PROMPT ->
Here the job is to return only the lines of the material, exactly, from the first one to the line with "purple capsule [196,340,259,382]".
▼
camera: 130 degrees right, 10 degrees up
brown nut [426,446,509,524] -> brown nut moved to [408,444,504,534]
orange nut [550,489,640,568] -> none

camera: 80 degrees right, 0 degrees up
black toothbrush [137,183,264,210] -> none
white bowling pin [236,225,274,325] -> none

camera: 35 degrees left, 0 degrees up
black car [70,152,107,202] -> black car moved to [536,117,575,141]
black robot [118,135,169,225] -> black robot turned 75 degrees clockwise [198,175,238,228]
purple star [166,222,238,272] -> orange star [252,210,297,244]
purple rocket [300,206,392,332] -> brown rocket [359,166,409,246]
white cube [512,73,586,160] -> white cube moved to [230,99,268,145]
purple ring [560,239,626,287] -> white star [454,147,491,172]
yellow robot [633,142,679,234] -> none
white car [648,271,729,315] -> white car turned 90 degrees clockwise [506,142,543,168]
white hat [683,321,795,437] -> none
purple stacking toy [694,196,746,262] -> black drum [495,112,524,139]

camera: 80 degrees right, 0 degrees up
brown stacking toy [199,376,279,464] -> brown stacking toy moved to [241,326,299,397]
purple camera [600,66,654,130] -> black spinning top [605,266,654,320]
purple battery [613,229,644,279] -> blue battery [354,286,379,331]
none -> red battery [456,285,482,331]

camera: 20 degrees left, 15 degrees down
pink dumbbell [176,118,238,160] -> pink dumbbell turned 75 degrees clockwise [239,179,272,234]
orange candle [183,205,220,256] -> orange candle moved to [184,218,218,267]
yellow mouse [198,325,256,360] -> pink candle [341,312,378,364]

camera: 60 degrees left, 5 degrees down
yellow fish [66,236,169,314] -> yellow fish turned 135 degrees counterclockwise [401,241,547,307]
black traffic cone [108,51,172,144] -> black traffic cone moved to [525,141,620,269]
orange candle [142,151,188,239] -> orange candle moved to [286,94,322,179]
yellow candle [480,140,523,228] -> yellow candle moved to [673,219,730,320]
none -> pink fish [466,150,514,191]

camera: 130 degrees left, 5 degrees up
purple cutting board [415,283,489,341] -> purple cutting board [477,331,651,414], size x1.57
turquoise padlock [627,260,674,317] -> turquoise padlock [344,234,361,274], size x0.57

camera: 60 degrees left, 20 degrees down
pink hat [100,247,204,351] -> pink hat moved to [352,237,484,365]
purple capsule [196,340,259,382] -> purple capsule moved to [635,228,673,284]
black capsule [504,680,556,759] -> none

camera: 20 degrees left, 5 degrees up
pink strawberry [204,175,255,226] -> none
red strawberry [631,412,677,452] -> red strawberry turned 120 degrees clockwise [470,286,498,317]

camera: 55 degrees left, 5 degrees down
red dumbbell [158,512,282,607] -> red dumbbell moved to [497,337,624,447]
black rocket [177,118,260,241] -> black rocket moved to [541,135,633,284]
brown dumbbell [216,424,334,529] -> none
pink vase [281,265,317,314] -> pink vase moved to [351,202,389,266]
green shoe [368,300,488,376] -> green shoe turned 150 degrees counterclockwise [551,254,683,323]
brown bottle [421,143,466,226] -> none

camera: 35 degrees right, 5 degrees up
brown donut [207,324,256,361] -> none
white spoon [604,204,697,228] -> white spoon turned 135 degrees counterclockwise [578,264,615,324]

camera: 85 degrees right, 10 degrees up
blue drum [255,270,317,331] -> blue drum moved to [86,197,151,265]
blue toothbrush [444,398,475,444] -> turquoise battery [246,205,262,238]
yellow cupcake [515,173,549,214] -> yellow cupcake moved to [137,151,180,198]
▲
ANSWER SPACE ->
camera: 130 degrees right, 10 degrees up
brown nut [426,446,509,524] -> brown nut moved to [408,444,504,534]
orange nut [550,489,640,568] -> none

camera: 80 degrees right, 0 degrees up
black toothbrush [137,183,264,210] -> none
white bowling pin [236,225,274,325] -> none

camera: 35 degrees left, 0 degrees up
black car [70,152,107,202] -> black car moved to [536,117,575,141]
black robot [118,135,169,225] -> black robot turned 75 degrees clockwise [198,175,238,228]
purple star [166,222,238,272] -> orange star [252,210,297,244]
purple rocket [300,206,392,332] -> brown rocket [359,166,409,246]
white cube [512,73,586,160] -> white cube moved to [230,99,268,145]
purple ring [560,239,626,287] -> white star [454,147,491,172]
yellow robot [633,142,679,234] -> none
white car [648,271,729,315] -> white car turned 90 degrees clockwise [506,142,543,168]
white hat [683,321,795,437] -> none
purple stacking toy [694,196,746,262] -> black drum [495,112,524,139]

camera: 80 degrees right, 0 degrees up
brown stacking toy [199,376,279,464] -> brown stacking toy moved to [241,326,299,397]
purple camera [600,66,654,130] -> black spinning top [605,266,654,320]
purple battery [613,229,644,279] -> blue battery [354,286,379,331]
none -> red battery [456,285,482,331]

camera: 20 degrees left, 15 degrees down
pink dumbbell [176,118,238,160] -> pink dumbbell turned 75 degrees clockwise [239,179,272,234]
orange candle [183,205,220,256] -> orange candle moved to [184,218,218,267]
yellow mouse [198,325,256,360] -> pink candle [341,312,378,364]

camera: 60 degrees left, 5 degrees down
yellow fish [66,236,169,314] -> yellow fish turned 135 degrees counterclockwise [401,241,547,307]
black traffic cone [108,51,172,144] -> black traffic cone moved to [525,141,620,269]
orange candle [142,151,188,239] -> orange candle moved to [286,94,322,179]
yellow candle [480,140,523,228] -> yellow candle moved to [673,219,730,320]
none -> pink fish [466,150,514,191]

camera: 130 degrees left, 5 degrees up
purple cutting board [415,283,489,341] -> purple cutting board [477,331,651,414], size x1.57
turquoise padlock [627,260,674,317] -> turquoise padlock [344,234,361,274], size x0.57

camera: 60 degrees left, 20 degrees down
pink hat [100,247,204,351] -> pink hat moved to [352,237,484,365]
purple capsule [196,340,259,382] -> purple capsule moved to [635,228,673,284]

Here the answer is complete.